> EXERCISE DATA
# # #

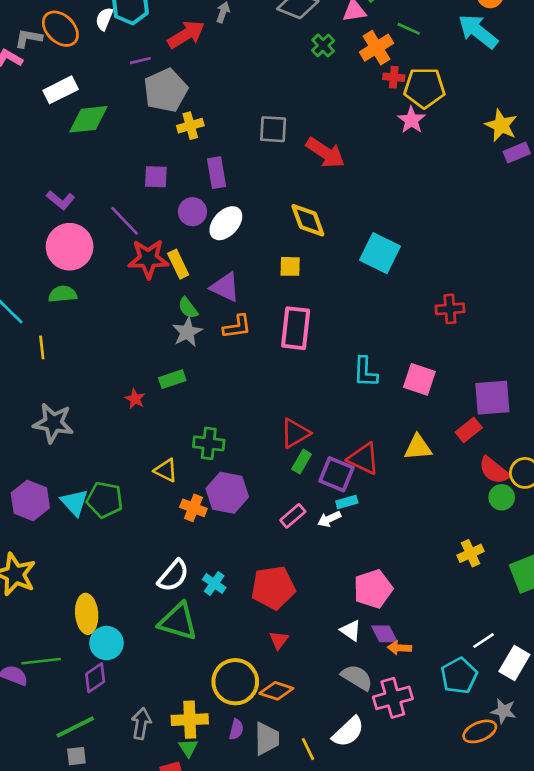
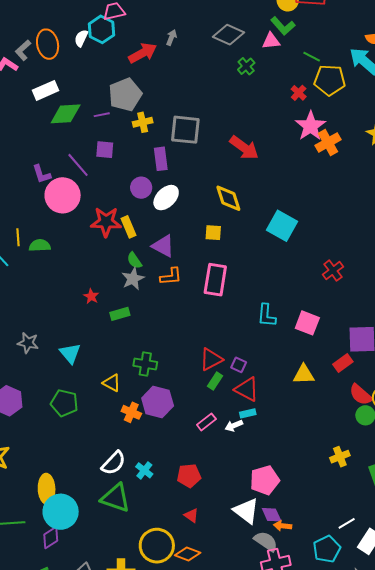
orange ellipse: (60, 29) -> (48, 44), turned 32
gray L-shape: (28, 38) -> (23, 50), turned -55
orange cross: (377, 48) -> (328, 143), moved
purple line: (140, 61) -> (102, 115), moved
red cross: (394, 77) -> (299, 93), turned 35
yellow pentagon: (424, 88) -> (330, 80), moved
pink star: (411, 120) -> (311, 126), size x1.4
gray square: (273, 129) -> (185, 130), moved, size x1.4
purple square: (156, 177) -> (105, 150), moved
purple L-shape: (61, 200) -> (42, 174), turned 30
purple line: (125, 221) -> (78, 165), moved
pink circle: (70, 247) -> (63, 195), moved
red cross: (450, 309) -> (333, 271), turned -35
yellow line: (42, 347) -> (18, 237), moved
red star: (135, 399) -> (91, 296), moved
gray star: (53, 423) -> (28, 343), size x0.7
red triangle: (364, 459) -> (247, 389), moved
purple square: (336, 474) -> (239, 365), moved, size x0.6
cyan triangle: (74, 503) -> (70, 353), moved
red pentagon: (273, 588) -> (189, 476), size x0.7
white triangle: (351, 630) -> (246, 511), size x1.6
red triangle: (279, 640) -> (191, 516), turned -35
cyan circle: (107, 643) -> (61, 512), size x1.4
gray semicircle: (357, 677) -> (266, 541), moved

# # #

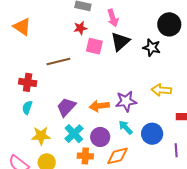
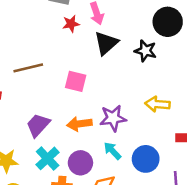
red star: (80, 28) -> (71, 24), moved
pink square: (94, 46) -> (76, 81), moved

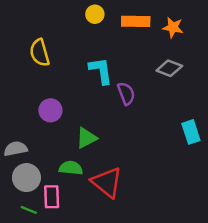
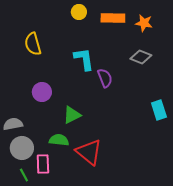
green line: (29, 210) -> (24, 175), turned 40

# # #

> WORK INSTRUCTIONS
Go back to the listing above. Copy word for word the lines from the one with "orange ellipse: (60, 29)" through the one with "gray semicircle: (357, 677)", and nothing more.

> SOLUTION TO THIS PROBLEM
orange ellipse: (60, 29) -> (48, 44), turned 32
gray L-shape: (28, 38) -> (23, 50), turned -55
orange cross: (377, 48) -> (328, 143), moved
purple line: (140, 61) -> (102, 115), moved
red cross: (394, 77) -> (299, 93), turned 35
yellow pentagon: (424, 88) -> (330, 80), moved
pink star: (411, 120) -> (311, 126), size x1.4
gray square: (273, 129) -> (185, 130), moved, size x1.4
purple square: (156, 177) -> (105, 150), moved
purple L-shape: (61, 200) -> (42, 174), turned 30
purple line: (125, 221) -> (78, 165), moved
pink circle: (70, 247) -> (63, 195), moved
red cross: (450, 309) -> (333, 271), turned -35
yellow line: (42, 347) -> (18, 237), moved
red star: (135, 399) -> (91, 296), moved
gray star: (53, 423) -> (28, 343), size x0.7
red triangle: (364, 459) -> (247, 389), moved
purple square: (336, 474) -> (239, 365), moved, size x0.6
cyan triangle: (74, 503) -> (70, 353), moved
red pentagon: (273, 588) -> (189, 476), size x0.7
white triangle: (351, 630) -> (246, 511), size x1.6
red triangle: (279, 640) -> (191, 516), turned -35
cyan circle: (107, 643) -> (61, 512), size x1.4
gray semicircle: (357, 677) -> (266, 541), moved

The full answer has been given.